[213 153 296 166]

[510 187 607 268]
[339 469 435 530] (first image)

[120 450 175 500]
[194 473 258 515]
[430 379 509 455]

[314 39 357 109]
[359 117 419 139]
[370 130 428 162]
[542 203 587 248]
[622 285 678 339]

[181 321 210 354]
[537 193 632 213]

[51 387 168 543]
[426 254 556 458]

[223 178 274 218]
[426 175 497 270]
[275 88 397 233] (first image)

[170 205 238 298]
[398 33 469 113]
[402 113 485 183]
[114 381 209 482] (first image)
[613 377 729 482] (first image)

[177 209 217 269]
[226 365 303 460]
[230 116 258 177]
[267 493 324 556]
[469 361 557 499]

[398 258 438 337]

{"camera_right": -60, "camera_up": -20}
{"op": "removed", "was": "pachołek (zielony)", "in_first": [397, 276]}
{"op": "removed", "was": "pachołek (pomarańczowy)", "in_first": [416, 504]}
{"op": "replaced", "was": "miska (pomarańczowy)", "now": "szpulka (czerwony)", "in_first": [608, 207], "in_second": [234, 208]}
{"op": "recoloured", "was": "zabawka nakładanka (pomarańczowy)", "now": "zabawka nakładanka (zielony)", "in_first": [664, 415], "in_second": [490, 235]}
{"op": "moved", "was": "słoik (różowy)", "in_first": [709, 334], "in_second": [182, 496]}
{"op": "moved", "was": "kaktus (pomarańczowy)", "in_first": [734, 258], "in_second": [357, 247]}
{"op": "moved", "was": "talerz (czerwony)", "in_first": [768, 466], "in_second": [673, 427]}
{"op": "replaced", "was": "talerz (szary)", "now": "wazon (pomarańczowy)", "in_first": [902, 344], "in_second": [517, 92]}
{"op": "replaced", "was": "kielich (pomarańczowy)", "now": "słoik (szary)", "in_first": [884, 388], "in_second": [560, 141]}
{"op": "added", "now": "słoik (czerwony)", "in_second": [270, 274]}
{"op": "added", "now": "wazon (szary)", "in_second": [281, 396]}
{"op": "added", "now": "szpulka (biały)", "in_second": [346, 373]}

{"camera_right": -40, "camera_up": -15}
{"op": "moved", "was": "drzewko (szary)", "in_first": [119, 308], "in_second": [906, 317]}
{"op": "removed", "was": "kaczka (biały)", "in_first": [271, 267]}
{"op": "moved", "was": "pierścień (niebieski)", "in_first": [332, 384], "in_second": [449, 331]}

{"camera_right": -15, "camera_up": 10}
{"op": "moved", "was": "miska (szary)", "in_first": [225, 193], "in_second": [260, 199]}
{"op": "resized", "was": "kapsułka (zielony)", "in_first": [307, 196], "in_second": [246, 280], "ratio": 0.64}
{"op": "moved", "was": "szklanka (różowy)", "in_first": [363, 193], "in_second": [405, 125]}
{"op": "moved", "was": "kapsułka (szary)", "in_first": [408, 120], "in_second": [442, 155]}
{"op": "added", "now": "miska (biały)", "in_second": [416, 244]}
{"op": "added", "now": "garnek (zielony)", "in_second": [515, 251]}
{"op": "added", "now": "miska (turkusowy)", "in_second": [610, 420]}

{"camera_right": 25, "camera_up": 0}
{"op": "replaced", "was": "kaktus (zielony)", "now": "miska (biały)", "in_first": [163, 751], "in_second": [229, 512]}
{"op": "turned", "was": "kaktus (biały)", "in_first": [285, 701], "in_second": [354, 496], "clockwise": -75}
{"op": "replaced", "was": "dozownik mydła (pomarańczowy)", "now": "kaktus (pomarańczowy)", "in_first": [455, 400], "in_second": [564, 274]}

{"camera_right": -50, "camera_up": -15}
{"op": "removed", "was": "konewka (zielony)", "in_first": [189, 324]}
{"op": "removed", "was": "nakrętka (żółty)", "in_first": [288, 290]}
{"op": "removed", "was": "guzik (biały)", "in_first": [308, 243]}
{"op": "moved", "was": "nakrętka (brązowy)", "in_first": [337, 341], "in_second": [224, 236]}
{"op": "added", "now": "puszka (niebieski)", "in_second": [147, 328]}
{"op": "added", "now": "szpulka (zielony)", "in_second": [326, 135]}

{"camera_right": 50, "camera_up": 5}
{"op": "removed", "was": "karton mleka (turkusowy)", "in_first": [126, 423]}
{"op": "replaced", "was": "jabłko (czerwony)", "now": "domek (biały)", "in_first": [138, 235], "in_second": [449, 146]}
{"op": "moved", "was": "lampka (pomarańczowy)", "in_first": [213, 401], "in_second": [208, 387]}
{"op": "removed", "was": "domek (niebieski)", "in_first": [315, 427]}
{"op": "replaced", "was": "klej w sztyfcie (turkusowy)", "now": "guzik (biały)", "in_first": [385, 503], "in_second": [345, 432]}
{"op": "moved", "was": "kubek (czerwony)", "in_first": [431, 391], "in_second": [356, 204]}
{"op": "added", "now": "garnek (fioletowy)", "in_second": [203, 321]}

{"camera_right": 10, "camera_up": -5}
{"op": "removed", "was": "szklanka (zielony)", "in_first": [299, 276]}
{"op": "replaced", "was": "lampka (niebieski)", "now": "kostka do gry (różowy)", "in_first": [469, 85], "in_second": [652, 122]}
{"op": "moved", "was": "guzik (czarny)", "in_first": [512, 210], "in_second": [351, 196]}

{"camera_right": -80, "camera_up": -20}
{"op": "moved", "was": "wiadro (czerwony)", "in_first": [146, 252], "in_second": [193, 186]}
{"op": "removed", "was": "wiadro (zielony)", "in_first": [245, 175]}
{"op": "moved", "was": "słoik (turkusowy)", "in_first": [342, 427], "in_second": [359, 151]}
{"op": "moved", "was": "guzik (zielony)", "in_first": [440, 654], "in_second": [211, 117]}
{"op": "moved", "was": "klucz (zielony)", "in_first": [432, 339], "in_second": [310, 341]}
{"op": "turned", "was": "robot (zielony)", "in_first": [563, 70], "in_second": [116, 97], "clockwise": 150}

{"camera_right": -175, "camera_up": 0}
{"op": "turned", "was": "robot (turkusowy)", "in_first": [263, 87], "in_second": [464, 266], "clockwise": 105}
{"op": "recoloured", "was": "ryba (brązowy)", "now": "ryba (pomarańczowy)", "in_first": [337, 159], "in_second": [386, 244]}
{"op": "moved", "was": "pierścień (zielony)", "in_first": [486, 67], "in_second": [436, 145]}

*INSTRUCTIONS TO FOLLOW*
Whatever the number of entries above, each one is to be copied exactly.

*EXERCISE OUTPUT*
[213 153 296 166]

[510 187 607 268]
[339 469 435 530] (first image)

[120 450 175 500]
[194 473 258 515]
[430 379 509 455]

[314 39 357 109]
[359 117 419 139]
[370 130 428 162]
[542 203 587 248]
[622 285 678 339]

[181 321 210 354]
[537 193 632 213]

[51 387 168 543]
[426 254 556 458]

[223 178 274 218]
[426 175 497 270]
[275 88 397 233] (first image)

[170 205 238 298]
[398 33 469 113]
[402 113 485 183]
[114 381 209 482] (first image)
[613 377 729 482] (first image)

[177 209 217 269]
[226 365 303 460]
[230 116 258 177]
[267 493 324 556]
[469 361 557 499]

[398 258 438 337]

{"camera_right": -60, "camera_up": -20}
{"op": "removed", "was": "pachołek (zielony)", "in_first": [397, 276]}
{"op": "removed", "was": "pachołek (pomarańczowy)", "in_first": [416, 504]}
{"op": "replaced", "was": "miska (pomarańczowy)", "now": "szpulka (czerwony)", "in_first": [608, 207], "in_second": [234, 208]}
{"op": "recoloured", "was": "zabawka nakładanka (pomarańczowy)", "now": "zabawka nakładanka (zielony)", "in_first": [664, 415], "in_second": [490, 235]}
{"op": "moved", "was": "słoik (różowy)", "in_first": [709, 334], "in_second": [182, 496]}
{"op": "moved", "was": "kaktus (pomarańczowy)", "in_first": [734, 258], "in_second": [357, 247]}
{"op": "moved", "was": "talerz (czerwony)", "in_first": [768, 466], "in_second": [673, 427]}
{"op": "replaced", "was": "talerz (szary)", "now": "wazon (pomarańczowy)", "in_first": [902, 344], "in_second": [517, 92]}
{"op": "replaced", "was": "kielich (pomarańczowy)", "now": "słoik (szary)", "in_first": [884, 388], "in_second": [560, 141]}
{"op": "added", "now": "słoik (czerwony)", "in_second": [270, 274]}
{"op": "added", "now": "wazon (szary)", "in_second": [281, 396]}
{"op": "added", "now": "szpulka (biały)", "in_second": [346, 373]}

{"camera_right": -40, "camera_up": -15}
{"op": "moved", "was": "drzewko (szary)", "in_first": [119, 308], "in_second": [906, 317]}
{"op": "removed", "was": "kaczka (biały)", "in_first": [271, 267]}
{"op": "moved", "was": "pierścień (niebieski)", "in_first": [332, 384], "in_second": [449, 331]}

{"camera_right": -15, "camera_up": 10}
{"op": "moved", "was": "miska (szary)", "in_first": [225, 193], "in_second": [260, 199]}
{"op": "resized", "was": "kapsułka (zielony)", "in_first": [307, 196], "in_second": [246, 280], "ratio": 0.64}
{"op": "moved", "was": "szklanka (różowy)", "in_first": [363, 193], "in_second": [405, 125]}
{"op": "moved", "was": "kapsułka (szary)", "in_first": [408, 120], "in_second": [442, 155]}
{"op": "added", "now": "miska (biały)", "in_second": [416, 244]}
{"op": "added", "now": "garnek (zielony)", "in_second": [515, 251]}
{"op": "added", "now": "miska (turkusowy)", "in_second": [610, 420]}

{"camera_right": 25, "camera_up": 0}
{"op": "replaced", "was": "kaktus (zielony)", "now": "miska (biały)", "in_first": [163, 751], "in_second": [229, 512]}
{"op": "turned", "was": "kaktus (biały)", "in_first": [285, 701], "in_second": [354, 496], "clockwise": -75}
{"op": "replaced", "was": "dozownik mydła (pomarańczowy)", "now": "kaktus (pomarańczowy)", "in_first": [455, 400], "in_second": [564, 274]}

{"camera_right": -50, "camera_up": -15}
{"op": "removed", "was": "konewka (zielony)", "in_first": [189, 324]}
{"op": "removed", "was": "nakrętka (żółty)", "in_first": [288, 290]}
{"op": "removed", "was": "guzik (biały)", "in_first": [308, 243]}
{"op": "moved", "was": "nakrętka (brązowy)", "in_first": [337, 341], "in_second": [224, 236]}
{"op": "added", "now": "puszka (niebieski)", "in_second": [147, 328]}
{"op": "added", "now": "szpulka (zielony)", "in_second": [326, 135]}

{"camera_right": 50, "camera_up": 5}
{"op": "removed", "was": "karton mleka (turkusowy)", "in_first": [126, 423]}
{"op": "replaced", "was": "jabłko (czerwony)", "now": "domek (biały)", "in_first": [138, 235], "in_second": [449, 146]}
{"op": "moved", "was": "lampka (pomarańczowy)", "in_first": [213, 401], "in_second": [208, 387]}
{"op": "removed", "was": "domek (niebieski)", "in_first": [315, 427]}
{"op": "replaced", "was": "klej w sztyfcie (turkusowy)", "now": "guzik (biały)", "in_first": [385, 503], "in_second": [345, 432]}
{"op": "moved", "was": "kubek (czerwony)", "in_first": [431, 391], "in_second": [356, 204]}
{"op": "added", "now": "garnek (fioletowy)", "in_second": [203, 321]}

{"camera_right": 10, "camera_up": -5}
{"op": "removed", "was": "szklanka (zielony)", "in_first": [299, 276]}
{"op": "replaced", "was": "lampka (niebieski)", "now": "kostka do gry (różowy)", "in_first": [469, 85], "in_second": [652, 122]}
{"op": "moved", "was": "guzik (czarny)", "in_first": [512, 210], "in_second": [351, 196]}

{"camera_right": -80, "camera_up": -20}
{"op": "moved", "was": "wiadro (czerwony)", "in_first": [146, 252], "in_second": [193, 186]}
{"op": "removed", "was": "wiadro (zielony)", "in_first": [245, 175]}
{"op": "moved", "was": "słoik (turkusowy)", "in_first": [342, 427], "in_second": [359, 151]}
{"op": "moved", "was": "guzik (zielony)", "in_first": [440, 654], "in_second": [211, 117]}
{"op": "moved", "was": "klucz (zielony)", "in_first": [432, 339], "in_second": [310, 341]}
{"op": "turned", "was": "robot (zielony)", "in_first": [563, 70], "in_second": [116, 97], "clockwise": 150}

{"camera_right": -175, "camera_up": 0}
{"op": "turned", "was": "robot (turkusowy)", "in_first": [263, 87], "in_second": [464, 266], "clockwise": 105}
{"op": "recoloured", "was": "ryba (brązowy)", "now": "ryba (pomarańczowy)", "in_first": [337, 159], "in_second": [386, 244]}
{"op": "moved", "was": "pierścień (zielony)", "in_first": [486, 67], "in_second": [436, 145]}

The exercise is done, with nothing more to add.